> Assigned task:
Only the pictures are to be dropped, and the rest of the data should be copied exactly.

> Material supplied:

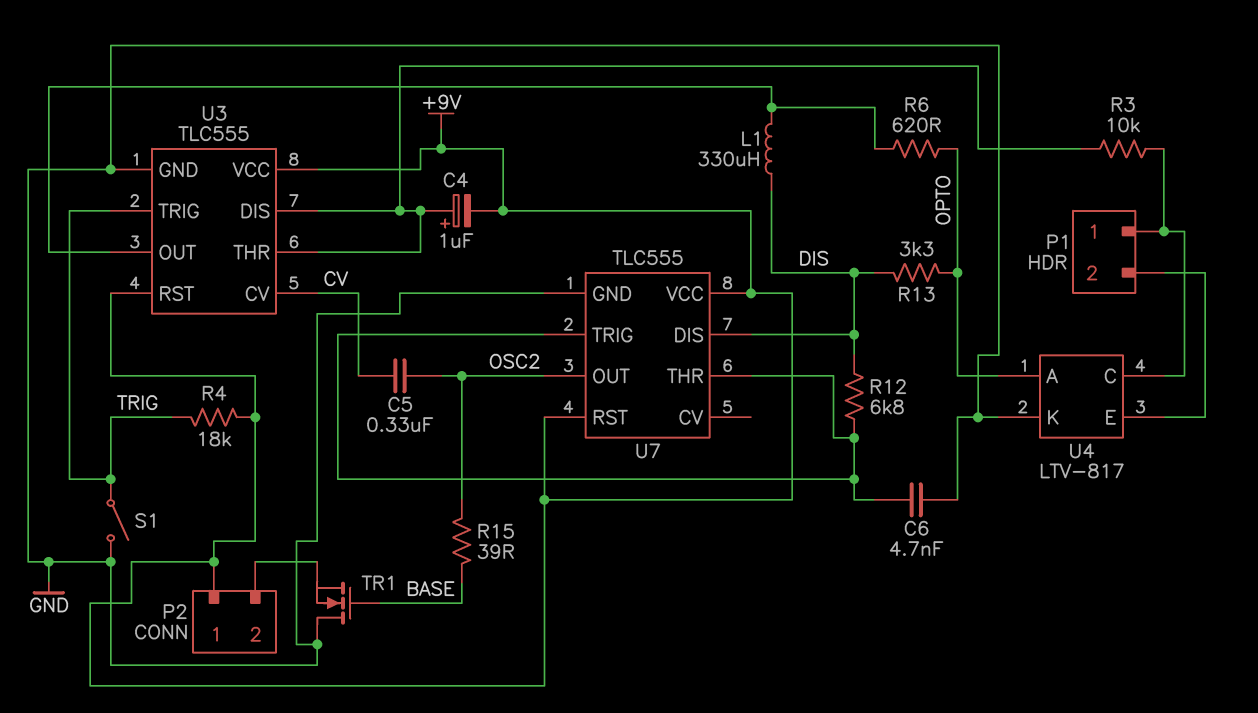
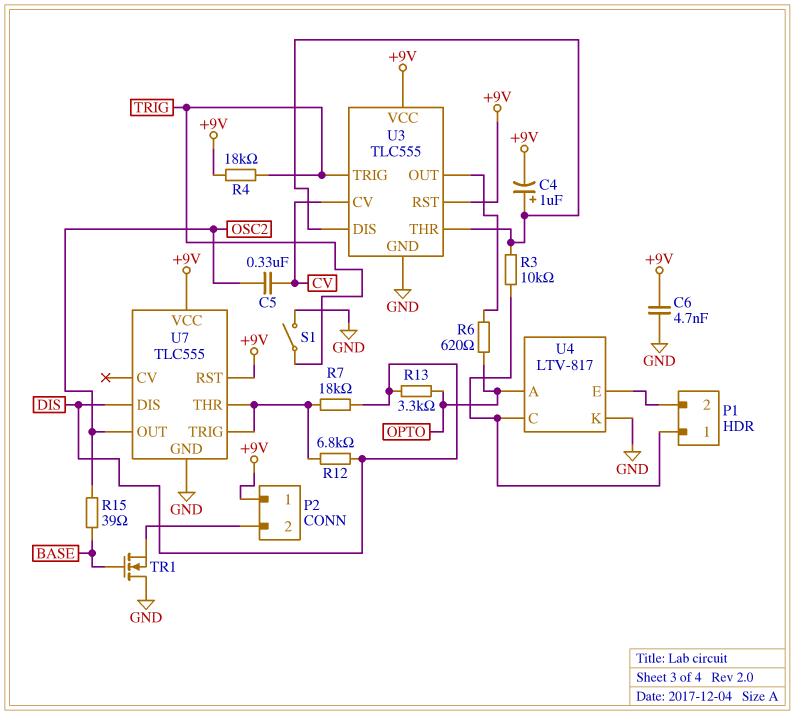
C6: 4.7nF (GND, U7/THR) -> 4.7nF (+9V, GND)
L1: 330uH (DIS, U3/OUT) -> none
R7: none -> 18k (DIS, U7/THR)

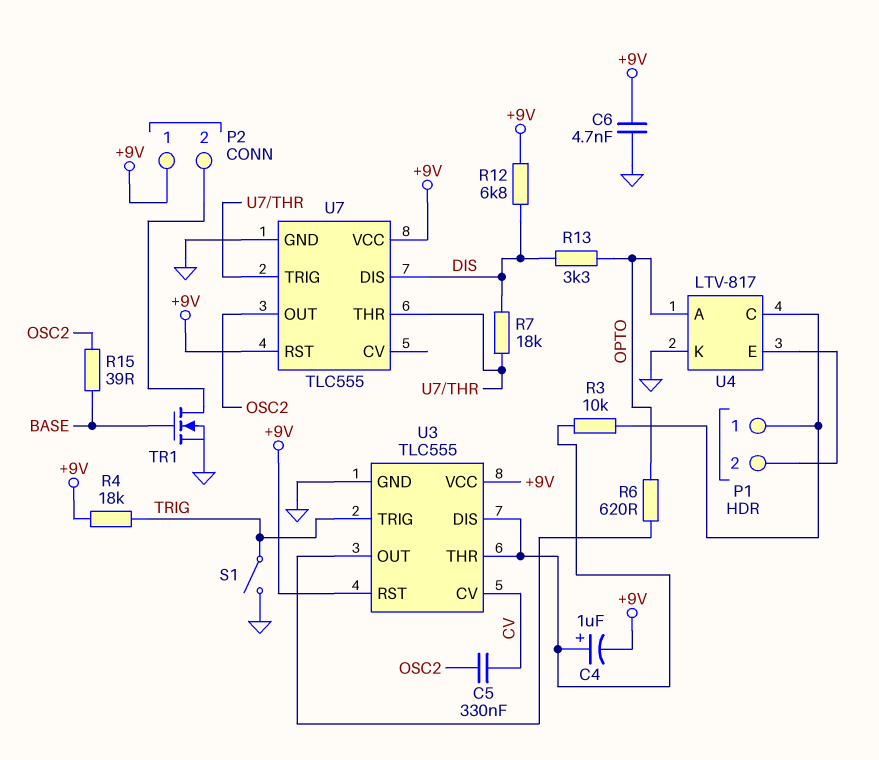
R12: 6.8k (DIS, U7/THR) -> 6.8k (+9V, DIS)
TR1: NMOS (G BASE, D GND, S P2/2) -> NMOS (G BASE, D P2/2, S GND)

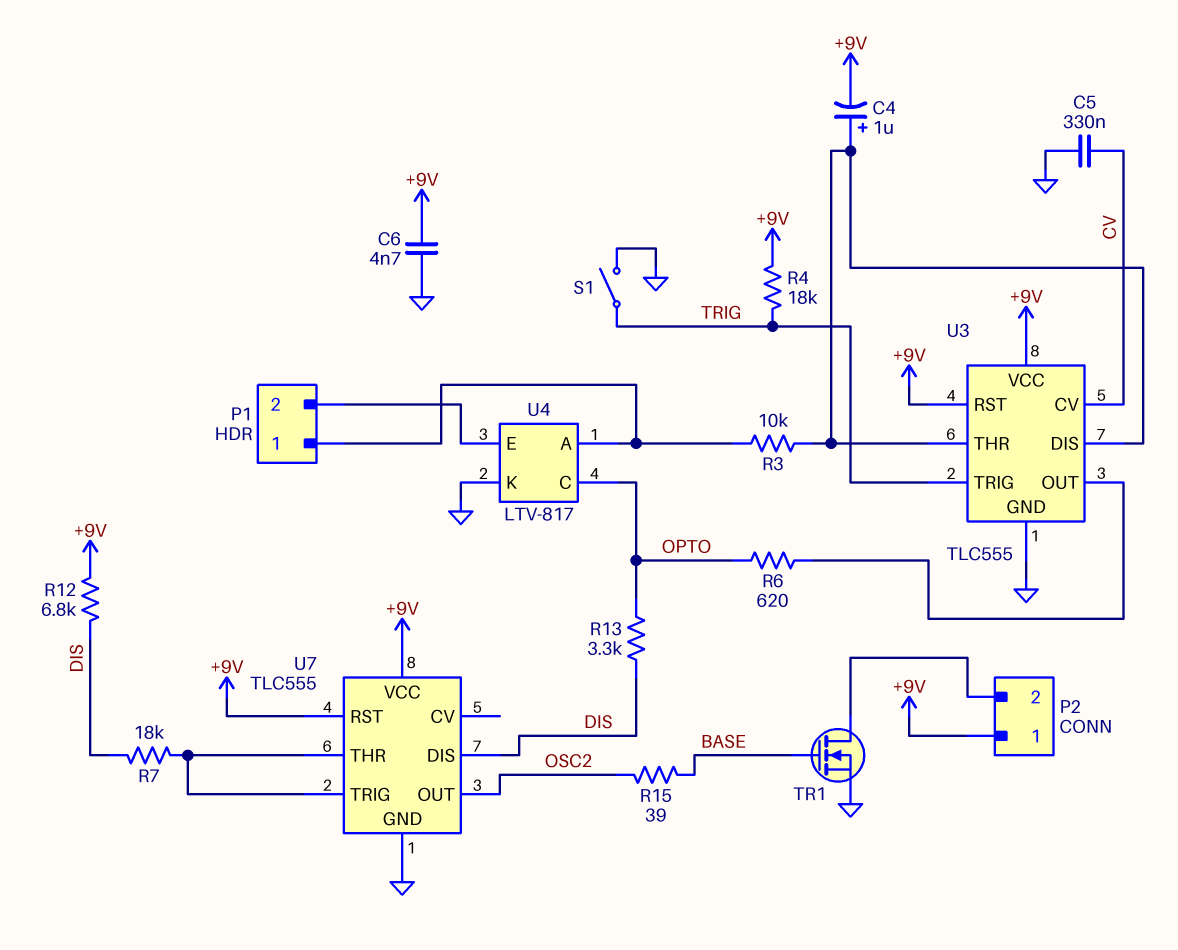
C5: 330nF (CV, OSC2) -> 330nF (CV, GND)
U4 pin A: OPTO -> P1/1
U4 pin C: P1/1 -> OPTO

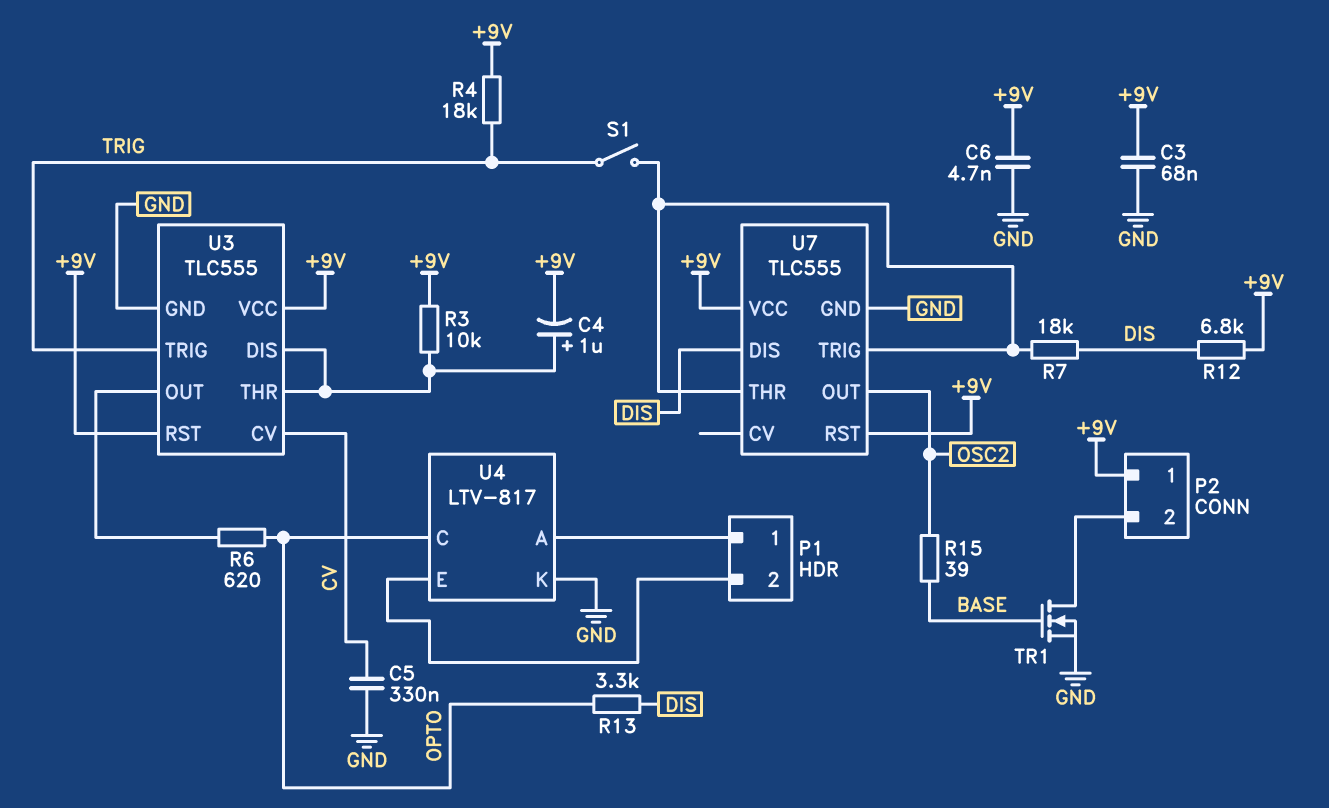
C3: none -> 68nF (+9V, GND)
R3: 10k (P1/1, U3/DIS) -> 10k (+9V, U3/DIS)
S1: switch (GND, TRIG) -> switch (TRIG, U7/THR)

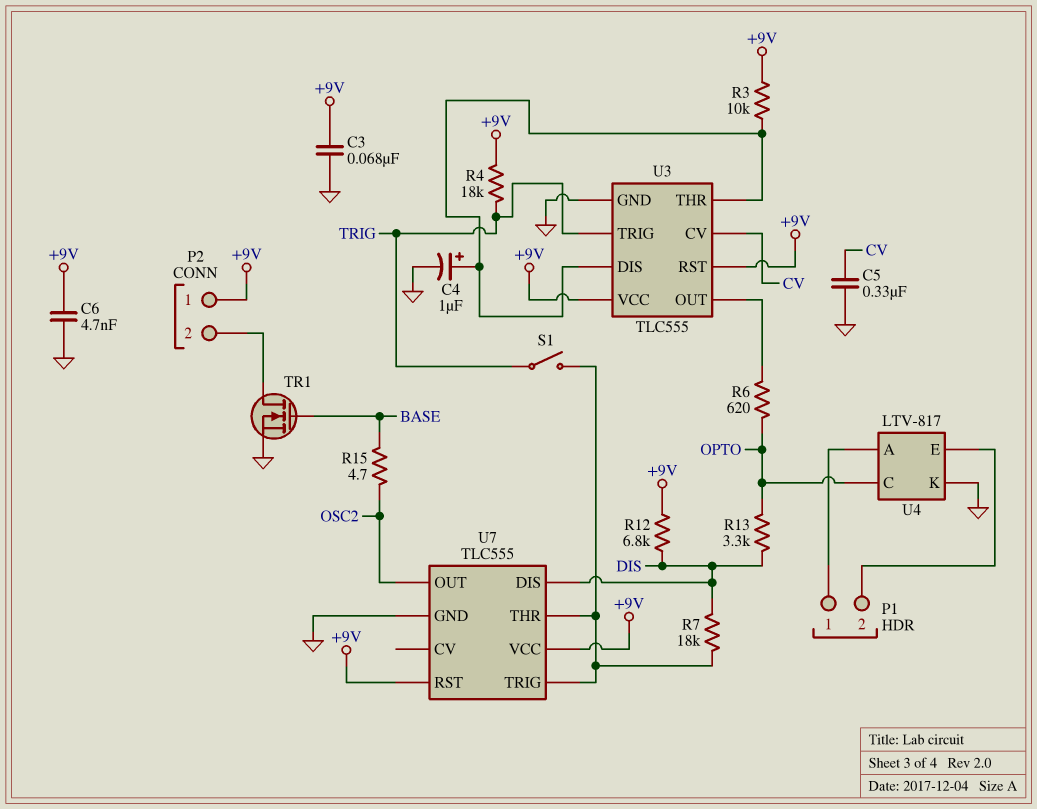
C4: 1uF (plus U3/DIS, minus +9V) -> 1uF (plus U3/DIS, minus GND)
R15: 39 (BASE, OSC2) -> 4.7 (BASE, OSC2)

> Answer section:
C6: 4.7nF (GND, U7/THR) -> 4.7nF (+9V, GND)
L1: 330uH (DIS, U3/OUT) -> none
R7: none -> 18k (DIS, U7/THR)

R12: 6.8k (DIS, U7/THR) -> 6.8k (+9V, DIS)
TR1: NMOS (G BASE, D GND, S P2/2) -> NMOS (G BASE, D P2/2, S GND)

C5: 330nF (CV, OSC2) -> 330nF (CV, GND)
U4 pin A: OPTO -> P1/1
U4 pin C: P1/1 -> OPTO

C3: none -> 68nF (+9V, GND)
R3: 10k (P1/1, U3/DIS) -> 10k (+9V, U3/DIS)
S1: switch (GND, TRIG) -> switch (TRIG, U7/THR)

C4: 1uF (plus U3/DIS, minus +9V) -> 1uF (plus U3/DIS, minus GND)
R15: 39 (BASE, OSC2) -> 4.7 (BASE, OSC2)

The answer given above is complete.